[EXERCISE INSTRUCTIONS]:
A faithful copy of all the records is needed, with the pictures omitted.

[SUPPLIED ENTRIES]:
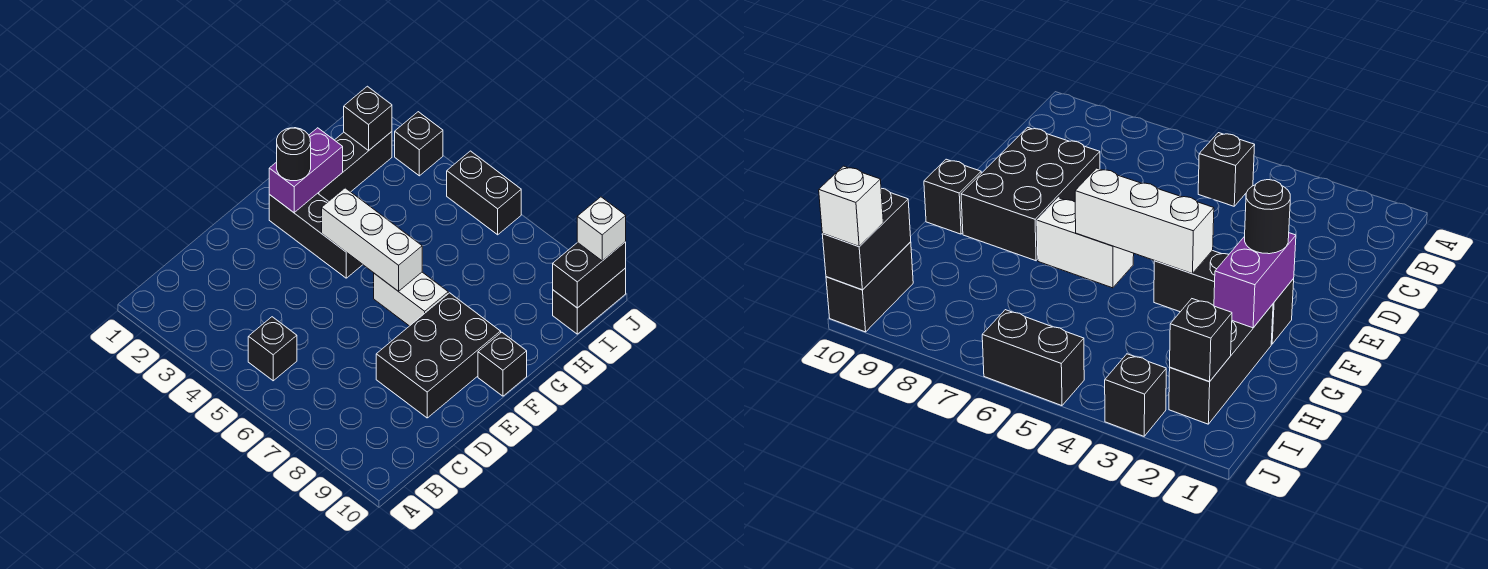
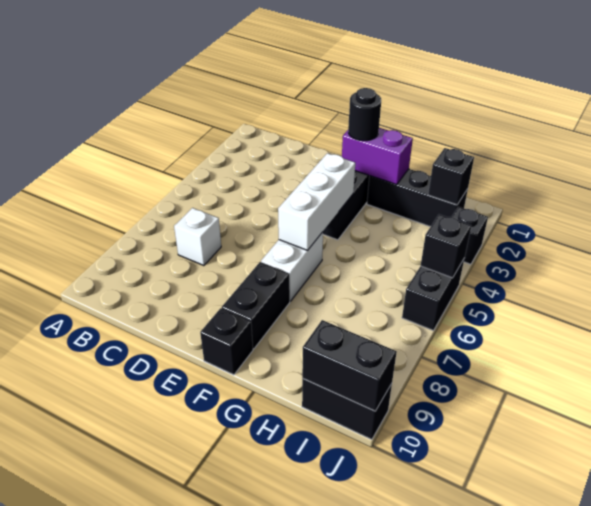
black brick B5 level 1 -> black brick J5 level 2
black brick D8:F9 level 1 -> black brick F8:F9 level 1
white brick J10 level 3 -> white brick C7 level 1

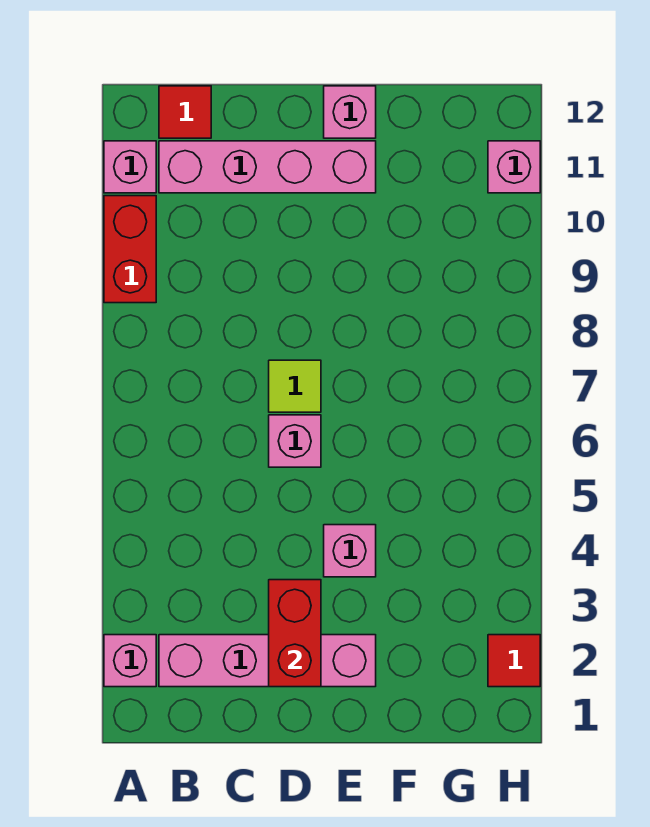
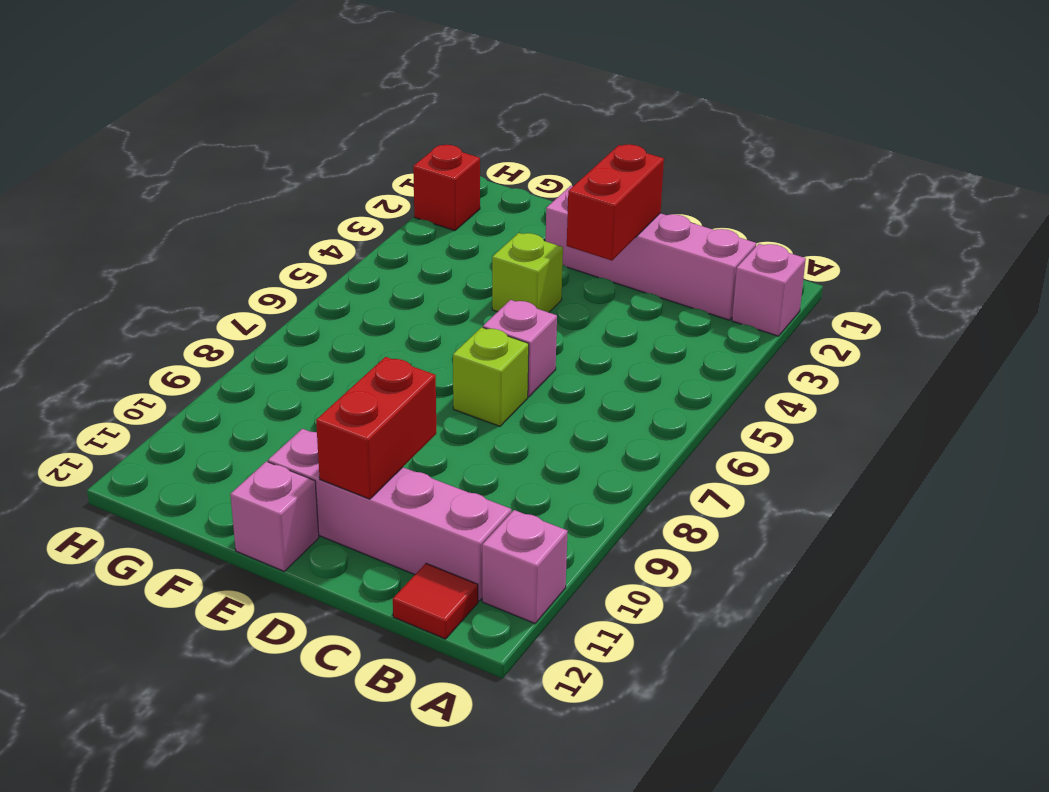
red brick A9:A10 level 1 -> red brick D10:D11 level 2
lime tile D7 level 1 -> lime brick D7 level 1
pink brick E4 level 1 -> lime brick E4 level 1
red tile H2 level 1 -> red brick H2 level 1
pink brick H11 level 1 -> none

[YOUR SOLUTION]:
black brick B5 level 1 -> black brick J5 level 2
black brick D8:F9 level 1 -> black brick F8:F9 level 1
white brick J10 level 3 -> white brick C7 level 1

red brick A9:A10 level 1 -> red brick D10:D11 level 2
lime tile D7 level 1 -> lime brick D7 level 1
pink brick E4 level 1 -> lime brick E4 level 1
red tile H2 level 1 -> red brick H2 level 1
pink brick H11 level 1 -> none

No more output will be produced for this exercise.